[Recorded data]
▼

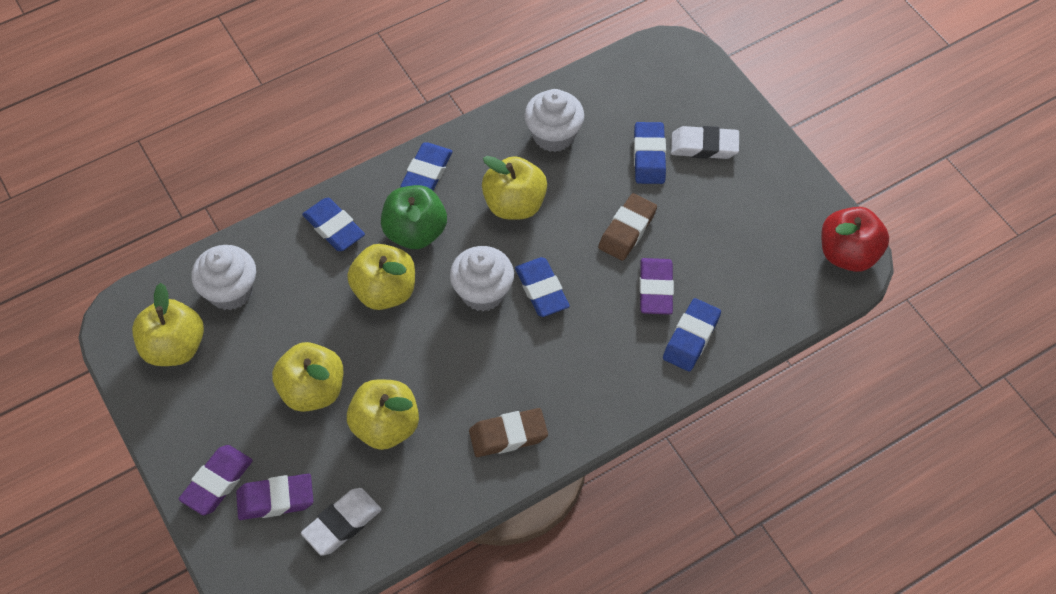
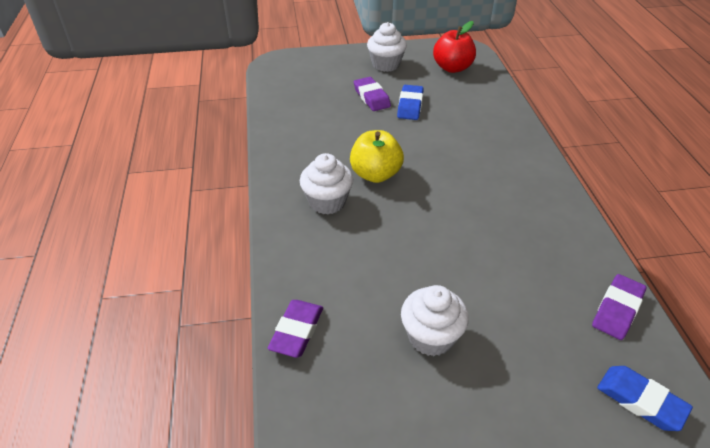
blue eraser: 5 -> 2
brown eraser: 2 -> 0
green apple: 1 -> 0
white eraser: 2 -> 0
yellow apple: 5 -> 1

▲

## Your instructions
Look through the records and copy down every line that holds "eraser".

## Response to this task
blue eraser: 5 -> 2
brown eraser: 2 -> 0
white eraser: 2 -> 0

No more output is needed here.